Data block:
+ + + + + + +

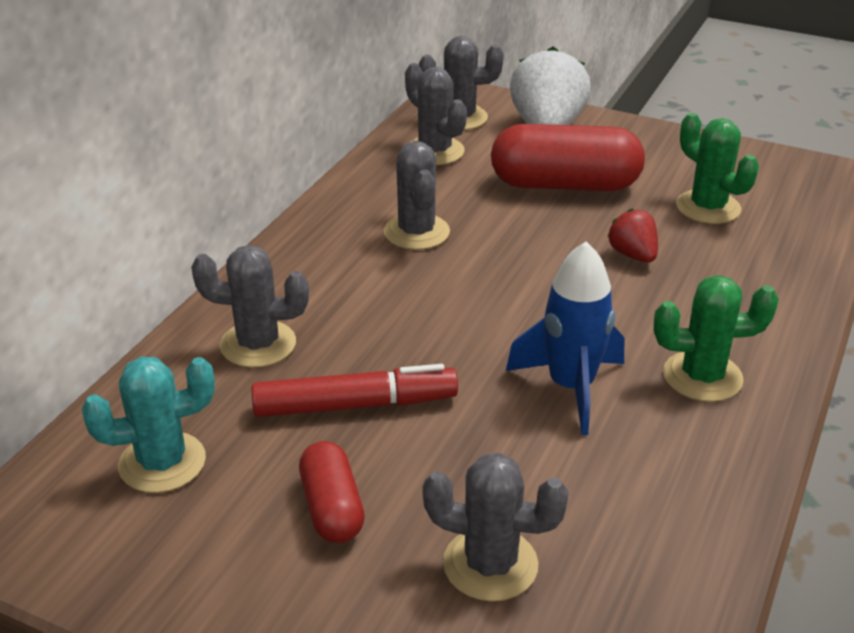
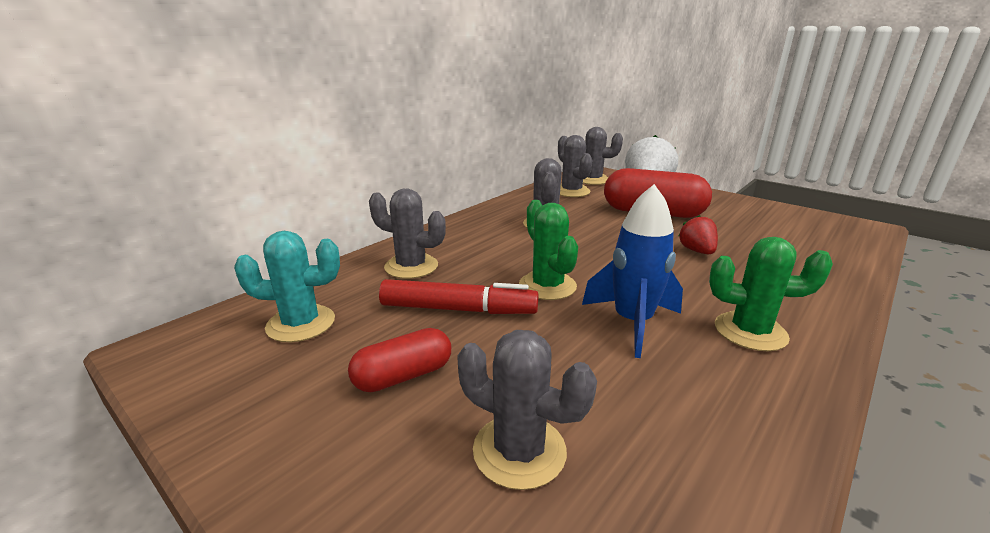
camera: 15 degrees right, 10 degrees down
(332, 508) = (403, 376): red capsule -> red capsule turned 60 degrees clockwise
(708, 207) = (757, 233): green cactus -> green cactus (547, 286)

+ + + + + + +

Activity:
The "(332, 508) = (403, 376): red" line through the last line above: set these down exactly and add nothing else.

Result of the exercise:
(332, 508) = (403, 376): red capsule -> red capsule turned 60 degrees clockwise
(708, 207) = (757, 233): green cactus -> green cactus (547, 286)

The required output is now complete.